▶ Provided data
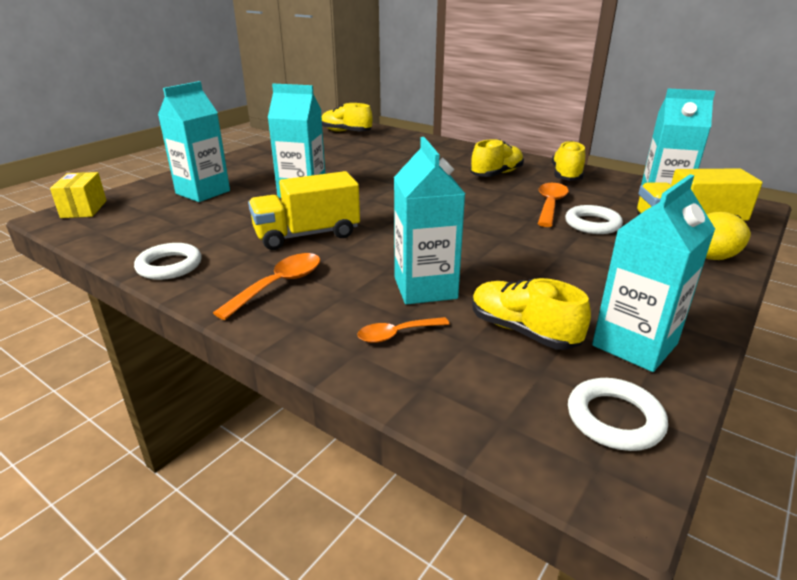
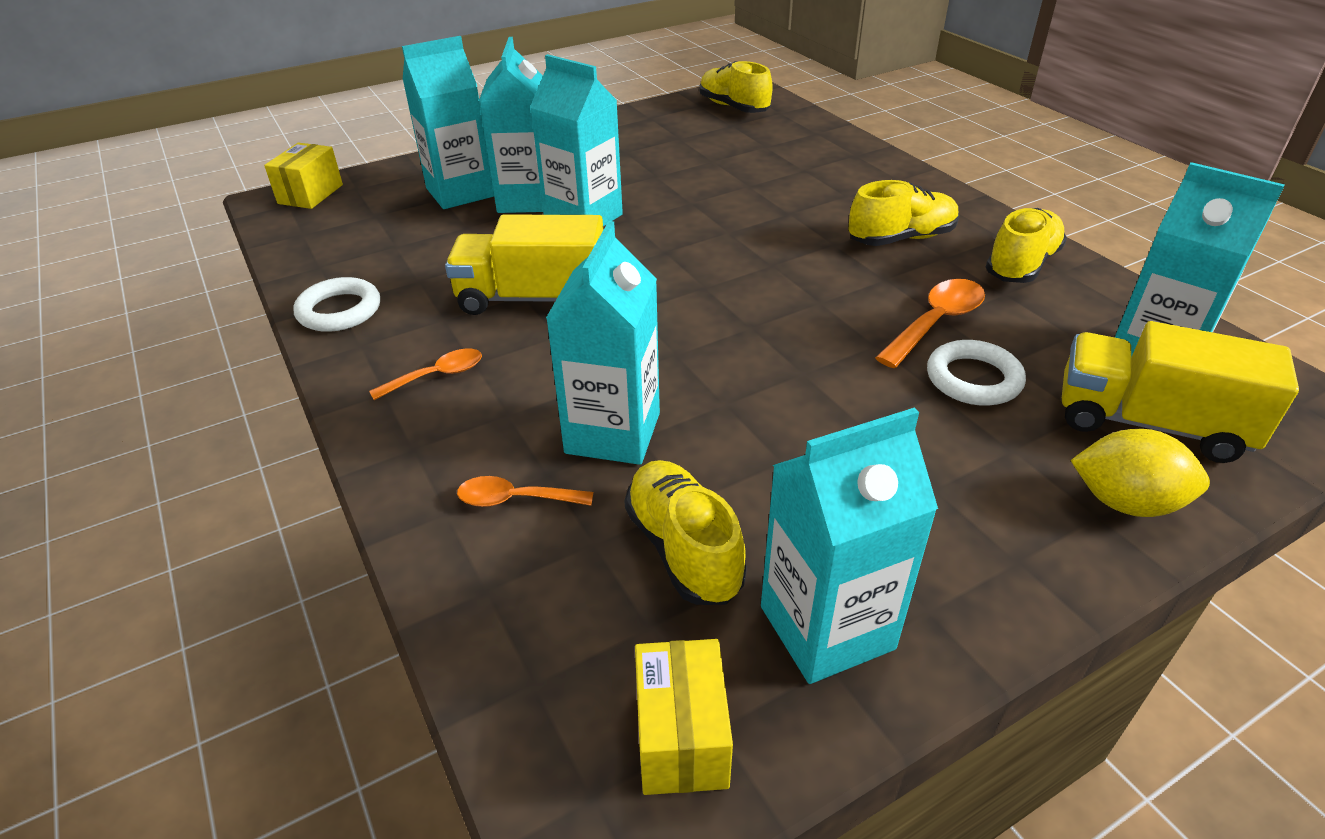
camera: 25 degrees right, 10 degrees up
(255, 189) = (527, 200): none -> turquoise carton
(278, 285) = (436, 376): orange spoon -> orange spoon, size x0.64
(614, 419) = (682, 737): white ring -> yellow box

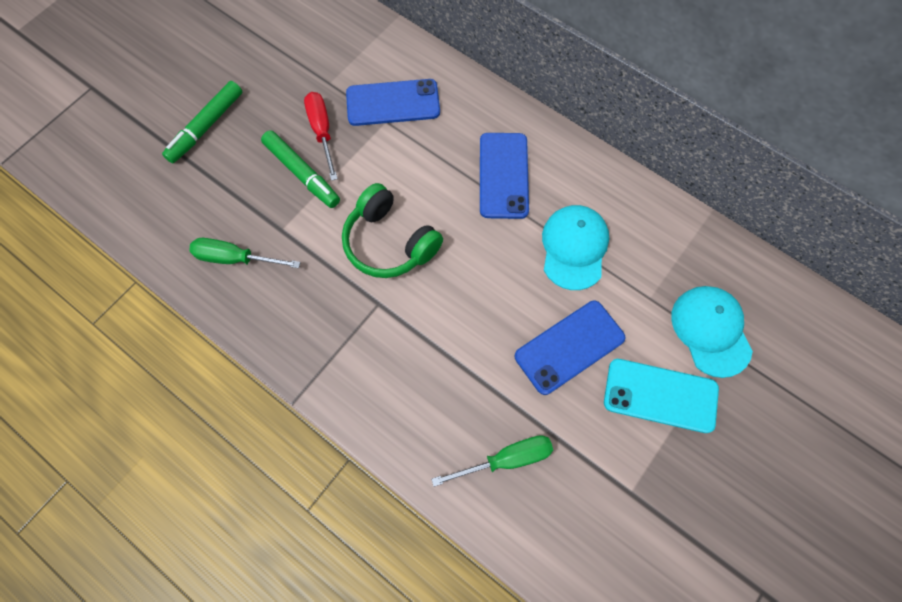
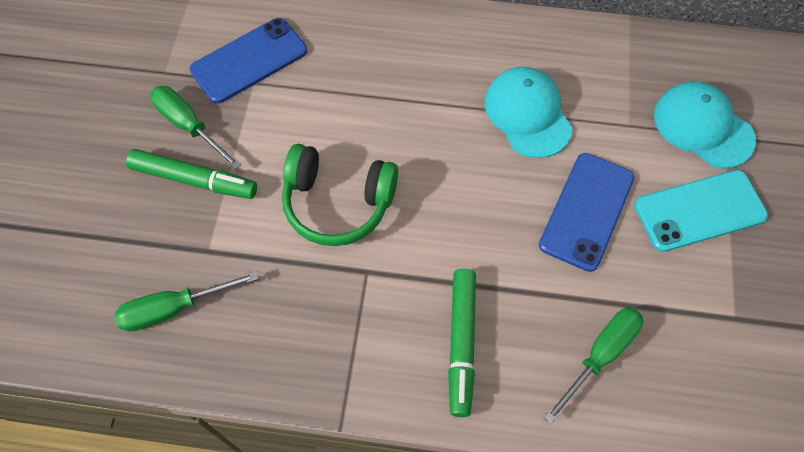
camera: 30 degrees left, 5 degrees down
(206, 127) = (47, 184): green marker -> green marker (461, 343)
(322, 132) = (189, 126): red screwdriver -> green screwdriver
(503, 175) = (412, 78): blue phone -> none

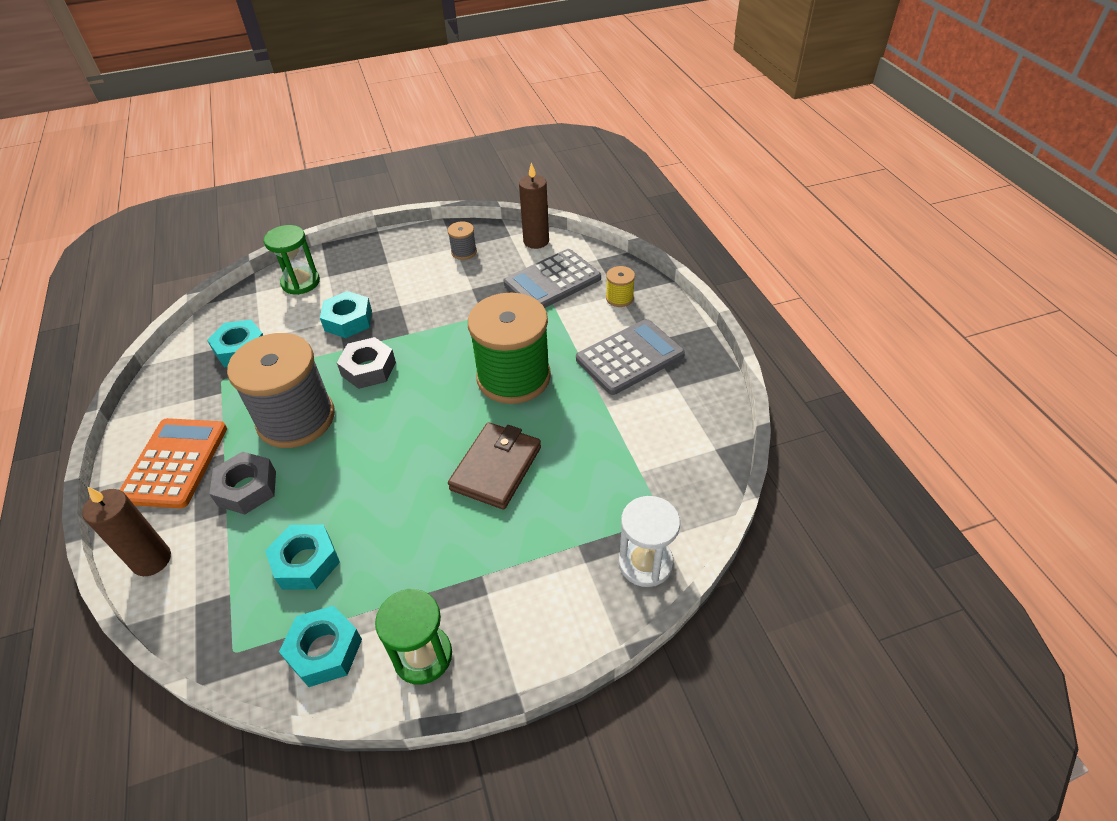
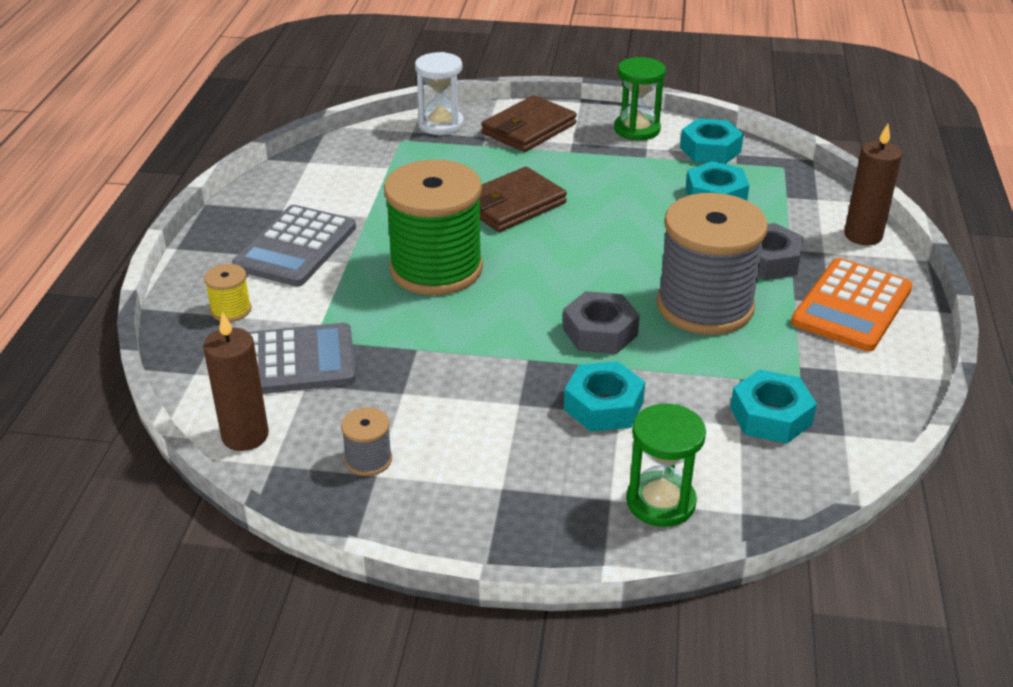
camera: 155 degrees left, 10 degrees down
(547, 598) = (529, 129): none -> brown wallet
(629, 357) = (296, 247): grey calculator -> grey calculator turned 60 degrees counterclockwise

▶ Exercise
Without the images, print all of the lines above exactly.

▶ Finished exercise
camera: 25 degrees right, 10 degrees up
(255, 189) = (527, 200): none -> turquoise carton
(278, 285) = (436, 376): orange spoon -> orange spoon, size x0.64
(614, 419) = (682, 737): white ring -> yellow box

camera: 30 degrees left, 5 degrees down
(206, 127) = (47, 184): green marker -> green marker (461, 343)
(322, 132) = (189, 126): red screwdriver -> green screwdriver
(503, 175) = (412, 78): blue phone -> none

camera: 155 degrees left, 10 degrees down
(547, 598) = (529, 129): none -> brown wallet
(629, 357) = (296, 247): grey calculator -> grey calculator turned 60 degrees counterclockwise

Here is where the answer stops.